(Data extracted from a collection)

========================================================================

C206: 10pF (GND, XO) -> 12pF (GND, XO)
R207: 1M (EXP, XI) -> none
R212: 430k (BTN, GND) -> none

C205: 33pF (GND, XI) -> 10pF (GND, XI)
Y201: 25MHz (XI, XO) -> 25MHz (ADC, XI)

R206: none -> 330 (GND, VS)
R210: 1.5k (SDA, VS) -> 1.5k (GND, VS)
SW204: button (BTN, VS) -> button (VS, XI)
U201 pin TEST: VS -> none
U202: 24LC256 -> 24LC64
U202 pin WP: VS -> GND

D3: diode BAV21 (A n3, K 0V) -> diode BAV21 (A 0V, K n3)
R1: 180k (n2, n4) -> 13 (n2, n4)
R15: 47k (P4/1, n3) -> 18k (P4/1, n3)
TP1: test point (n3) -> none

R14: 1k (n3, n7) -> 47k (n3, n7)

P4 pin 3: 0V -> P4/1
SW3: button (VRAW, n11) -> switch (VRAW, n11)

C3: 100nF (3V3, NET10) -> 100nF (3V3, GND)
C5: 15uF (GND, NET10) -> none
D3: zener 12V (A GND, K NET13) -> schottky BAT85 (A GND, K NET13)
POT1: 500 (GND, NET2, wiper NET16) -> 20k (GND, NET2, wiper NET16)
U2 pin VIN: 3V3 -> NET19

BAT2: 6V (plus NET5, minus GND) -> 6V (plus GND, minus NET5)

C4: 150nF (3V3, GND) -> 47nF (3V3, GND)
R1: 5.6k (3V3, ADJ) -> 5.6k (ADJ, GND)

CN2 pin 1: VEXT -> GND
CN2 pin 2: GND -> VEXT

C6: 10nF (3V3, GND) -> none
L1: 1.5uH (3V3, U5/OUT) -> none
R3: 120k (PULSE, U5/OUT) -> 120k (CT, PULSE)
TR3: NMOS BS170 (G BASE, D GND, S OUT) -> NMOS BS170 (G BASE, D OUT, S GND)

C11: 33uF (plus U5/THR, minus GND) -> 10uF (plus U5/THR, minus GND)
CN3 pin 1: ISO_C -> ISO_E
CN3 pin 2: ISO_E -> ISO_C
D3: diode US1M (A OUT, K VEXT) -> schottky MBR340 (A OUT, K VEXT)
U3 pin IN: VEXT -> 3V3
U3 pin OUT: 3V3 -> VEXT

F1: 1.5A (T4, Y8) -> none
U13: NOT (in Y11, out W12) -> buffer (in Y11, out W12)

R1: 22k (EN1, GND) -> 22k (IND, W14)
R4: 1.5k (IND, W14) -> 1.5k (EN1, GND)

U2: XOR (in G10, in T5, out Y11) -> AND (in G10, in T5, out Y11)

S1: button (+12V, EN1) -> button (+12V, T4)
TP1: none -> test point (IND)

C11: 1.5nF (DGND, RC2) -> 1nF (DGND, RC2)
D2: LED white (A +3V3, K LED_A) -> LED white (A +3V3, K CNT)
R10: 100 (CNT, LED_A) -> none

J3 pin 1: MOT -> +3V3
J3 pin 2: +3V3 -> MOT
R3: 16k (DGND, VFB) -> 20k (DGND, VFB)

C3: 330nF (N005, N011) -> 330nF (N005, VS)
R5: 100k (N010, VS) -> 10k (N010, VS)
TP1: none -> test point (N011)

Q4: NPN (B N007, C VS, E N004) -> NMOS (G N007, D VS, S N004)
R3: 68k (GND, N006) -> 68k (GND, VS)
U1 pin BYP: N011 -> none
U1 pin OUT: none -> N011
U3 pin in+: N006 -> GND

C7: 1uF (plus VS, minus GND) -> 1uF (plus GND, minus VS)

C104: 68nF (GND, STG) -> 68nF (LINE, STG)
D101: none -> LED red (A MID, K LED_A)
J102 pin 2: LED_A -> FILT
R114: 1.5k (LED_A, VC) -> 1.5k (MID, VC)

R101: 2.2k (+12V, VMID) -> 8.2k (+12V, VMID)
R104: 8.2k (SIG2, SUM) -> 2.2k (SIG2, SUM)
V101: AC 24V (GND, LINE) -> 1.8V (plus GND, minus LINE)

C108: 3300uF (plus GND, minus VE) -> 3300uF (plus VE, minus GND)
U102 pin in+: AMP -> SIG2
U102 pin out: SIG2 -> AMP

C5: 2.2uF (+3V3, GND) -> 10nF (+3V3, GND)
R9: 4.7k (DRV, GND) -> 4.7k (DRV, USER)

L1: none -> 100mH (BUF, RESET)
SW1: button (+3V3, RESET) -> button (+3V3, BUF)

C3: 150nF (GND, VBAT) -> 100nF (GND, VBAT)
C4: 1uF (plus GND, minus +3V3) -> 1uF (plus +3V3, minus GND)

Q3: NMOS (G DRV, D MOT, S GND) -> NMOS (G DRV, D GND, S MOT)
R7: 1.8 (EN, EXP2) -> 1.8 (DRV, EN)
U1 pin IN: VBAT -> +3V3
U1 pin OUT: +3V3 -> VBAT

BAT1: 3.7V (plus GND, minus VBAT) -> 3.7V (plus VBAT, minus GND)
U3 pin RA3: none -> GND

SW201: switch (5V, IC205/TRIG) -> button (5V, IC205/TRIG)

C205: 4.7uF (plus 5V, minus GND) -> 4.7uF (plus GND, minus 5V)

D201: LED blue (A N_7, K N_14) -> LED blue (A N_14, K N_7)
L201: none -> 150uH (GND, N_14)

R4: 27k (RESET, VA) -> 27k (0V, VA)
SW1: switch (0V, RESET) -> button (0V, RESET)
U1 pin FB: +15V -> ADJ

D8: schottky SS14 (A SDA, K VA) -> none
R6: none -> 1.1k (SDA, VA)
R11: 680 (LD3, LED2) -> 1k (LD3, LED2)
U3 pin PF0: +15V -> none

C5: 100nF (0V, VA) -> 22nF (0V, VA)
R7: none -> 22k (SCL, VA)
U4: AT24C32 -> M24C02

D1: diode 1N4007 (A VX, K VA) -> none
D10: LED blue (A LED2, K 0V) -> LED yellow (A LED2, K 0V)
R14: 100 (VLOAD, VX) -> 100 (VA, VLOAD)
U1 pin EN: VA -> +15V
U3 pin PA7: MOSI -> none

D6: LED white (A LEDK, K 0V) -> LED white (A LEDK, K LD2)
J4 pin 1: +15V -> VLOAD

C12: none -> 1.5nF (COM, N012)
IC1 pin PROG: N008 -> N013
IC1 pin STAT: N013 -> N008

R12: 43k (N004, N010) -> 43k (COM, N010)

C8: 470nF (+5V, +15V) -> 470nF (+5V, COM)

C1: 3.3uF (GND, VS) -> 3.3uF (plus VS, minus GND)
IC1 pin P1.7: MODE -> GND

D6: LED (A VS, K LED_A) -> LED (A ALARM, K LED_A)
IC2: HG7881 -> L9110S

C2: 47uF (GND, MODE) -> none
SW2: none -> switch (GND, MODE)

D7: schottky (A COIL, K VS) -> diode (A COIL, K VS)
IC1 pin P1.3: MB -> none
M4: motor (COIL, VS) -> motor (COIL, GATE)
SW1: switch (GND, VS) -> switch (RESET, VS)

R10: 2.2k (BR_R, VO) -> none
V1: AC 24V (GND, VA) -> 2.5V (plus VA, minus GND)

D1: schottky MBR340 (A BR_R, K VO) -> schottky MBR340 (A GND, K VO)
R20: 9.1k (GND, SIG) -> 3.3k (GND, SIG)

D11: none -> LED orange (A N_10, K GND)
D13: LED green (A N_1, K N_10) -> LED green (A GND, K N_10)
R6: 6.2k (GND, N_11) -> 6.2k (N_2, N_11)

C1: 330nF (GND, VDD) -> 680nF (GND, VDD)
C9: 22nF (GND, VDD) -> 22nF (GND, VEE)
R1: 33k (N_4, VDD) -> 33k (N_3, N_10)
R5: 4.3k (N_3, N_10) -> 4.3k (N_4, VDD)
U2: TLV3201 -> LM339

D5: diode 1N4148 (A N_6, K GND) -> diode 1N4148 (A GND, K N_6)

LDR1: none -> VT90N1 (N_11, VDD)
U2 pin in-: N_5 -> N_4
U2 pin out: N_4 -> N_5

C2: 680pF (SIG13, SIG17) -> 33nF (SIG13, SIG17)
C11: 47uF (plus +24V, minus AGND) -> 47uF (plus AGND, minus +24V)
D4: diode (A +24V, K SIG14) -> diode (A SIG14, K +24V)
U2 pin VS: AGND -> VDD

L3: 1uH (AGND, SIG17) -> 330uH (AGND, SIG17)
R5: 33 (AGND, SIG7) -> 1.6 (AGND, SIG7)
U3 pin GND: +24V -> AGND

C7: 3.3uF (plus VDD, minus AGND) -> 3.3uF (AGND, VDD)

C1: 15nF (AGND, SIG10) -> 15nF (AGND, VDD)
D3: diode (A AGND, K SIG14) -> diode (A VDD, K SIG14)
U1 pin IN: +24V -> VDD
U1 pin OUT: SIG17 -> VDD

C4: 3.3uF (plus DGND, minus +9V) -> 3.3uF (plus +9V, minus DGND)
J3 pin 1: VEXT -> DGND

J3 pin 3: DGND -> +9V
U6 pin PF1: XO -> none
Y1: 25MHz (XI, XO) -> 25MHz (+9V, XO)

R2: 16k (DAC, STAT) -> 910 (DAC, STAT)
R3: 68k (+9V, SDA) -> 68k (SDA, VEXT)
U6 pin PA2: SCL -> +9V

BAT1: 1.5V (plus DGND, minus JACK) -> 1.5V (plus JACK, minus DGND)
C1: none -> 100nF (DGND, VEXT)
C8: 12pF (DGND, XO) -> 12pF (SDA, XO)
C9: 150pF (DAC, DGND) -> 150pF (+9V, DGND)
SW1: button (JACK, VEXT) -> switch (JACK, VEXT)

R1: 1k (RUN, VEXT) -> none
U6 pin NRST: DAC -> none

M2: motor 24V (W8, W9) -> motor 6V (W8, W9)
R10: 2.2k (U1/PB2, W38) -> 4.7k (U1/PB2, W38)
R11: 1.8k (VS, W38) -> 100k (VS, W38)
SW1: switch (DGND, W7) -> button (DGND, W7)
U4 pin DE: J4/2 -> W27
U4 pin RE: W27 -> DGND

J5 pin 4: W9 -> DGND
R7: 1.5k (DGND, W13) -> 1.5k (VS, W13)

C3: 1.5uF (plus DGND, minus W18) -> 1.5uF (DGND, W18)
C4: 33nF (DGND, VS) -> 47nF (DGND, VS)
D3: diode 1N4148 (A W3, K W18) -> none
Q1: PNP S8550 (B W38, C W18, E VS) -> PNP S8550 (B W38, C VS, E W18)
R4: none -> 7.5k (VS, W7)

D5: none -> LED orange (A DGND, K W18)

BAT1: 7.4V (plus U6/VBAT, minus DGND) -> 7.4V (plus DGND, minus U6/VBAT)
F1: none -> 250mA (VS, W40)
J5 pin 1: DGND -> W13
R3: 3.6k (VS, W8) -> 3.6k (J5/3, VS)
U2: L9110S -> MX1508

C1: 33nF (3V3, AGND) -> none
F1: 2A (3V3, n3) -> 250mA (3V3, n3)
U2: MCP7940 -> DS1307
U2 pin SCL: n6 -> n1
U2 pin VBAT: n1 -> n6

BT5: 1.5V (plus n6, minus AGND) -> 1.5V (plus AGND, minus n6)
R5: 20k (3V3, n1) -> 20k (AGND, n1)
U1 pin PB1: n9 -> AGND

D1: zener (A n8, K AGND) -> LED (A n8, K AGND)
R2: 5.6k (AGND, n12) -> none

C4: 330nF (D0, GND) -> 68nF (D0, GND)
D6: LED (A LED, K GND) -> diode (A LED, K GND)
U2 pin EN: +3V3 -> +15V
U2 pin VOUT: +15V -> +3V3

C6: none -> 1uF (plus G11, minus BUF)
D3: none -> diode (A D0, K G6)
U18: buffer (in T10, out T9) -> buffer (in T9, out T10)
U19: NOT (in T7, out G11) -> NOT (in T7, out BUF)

========================================================================

*Task to carry out*
Transcribe each line of the data above, unaltered, from the one where "CN2 pin 2: GND -> VEXT" appears to the one where "R101: 2.2k (+12V, VMID) -> 8.2k (+12V, VMID)" appears, inclusive of both.

*Written response*
CN2 pin 2: GND -> VEXT

C6: 10nF (3V3, GND) -> none
L1: 1.5uH (3V3, U5/OUT) -> none
R3: 120k (PULSE, U5/OUT) -> 120k (CT, PULSE)
TR3: NMOS BS170 (G BASE, D GND, S OUT) -> NMOS BS170 (G BASE, D OUT, S GND)

C11: 33uF (plus U5/THR, minus GND) -> 10uF (plus U5/THR, minus GND)
CN3 pin 1: ISO_C -> ISO_E
CN3 pin 2: ISO_E -> ISO_C
D3: diode US1M (A OUT, K VEXT) -> schottky MBR340 (A OUT, K VEXT)
U3 pin IN: VEXT -> 3V3
U3 pin OUT: 3V3 -> VEXT

F1: 1.5A (T4, Y8) -> none
U13: NOT (in Y11, out W12) -> buffer (in Y11, out W12)

R1: 22k (EN1, GND) -> 22k (IND, W14)
R4: 1.5k (IND, W14) -> 1.5k (EN1, GND)

U2: XOR (in G10, in T5, out Y11) -> AND (in G10, in T5, out Y11)

S1: button (+12V, EN1) -> button (+12V, T4)
TP1: none -> test point (IND)

C11: 1.5nF (DGND, RC2) -> 1nF (DGND, RC2)
D2: LED white (A +3V3, K LED_A) -> LED white (A +3V3, K CNT)
R10: 100 (CNT, LED_A) -> none

J3 pin 1: MOT -> +3V3
J3 pin 2: +3V3 -> MOT
R3: 16k (DGND, VFB) -> 20k (DGND, VFB)

C3: 330nF (N005, N011) -> 330nF (N005, VS)
R5: 100k (N010, VS) -> 10k (N010, VS)
TP1: none -> test point (N011)

Q4: NPN (B N007, C VS, E N004) -> NMOS (G N007, D VS, S N004)
R3: 68k (GND, N006) -> 68k (GND, VS)
U1 pin BYP: N011 -> none
U1 pin OUT: none -> N011
U3 pin in+: N006 -> GND

C7: 1uF (plus VS, minus GND) -> 1uF (plus GND, minus VS)

C104: 68nF (GND, STG) -> 68nF (LINE, STG)
D101: none -> LED red (A MID, K LED_A)
J102 pin 2: LED_A -> FILT
R114: 1.5k (LED_A, VC) -> 1.5k (MID, VC)

R101: 2.2k (+12V, VMID) -> 8.2k (+12V, VMID)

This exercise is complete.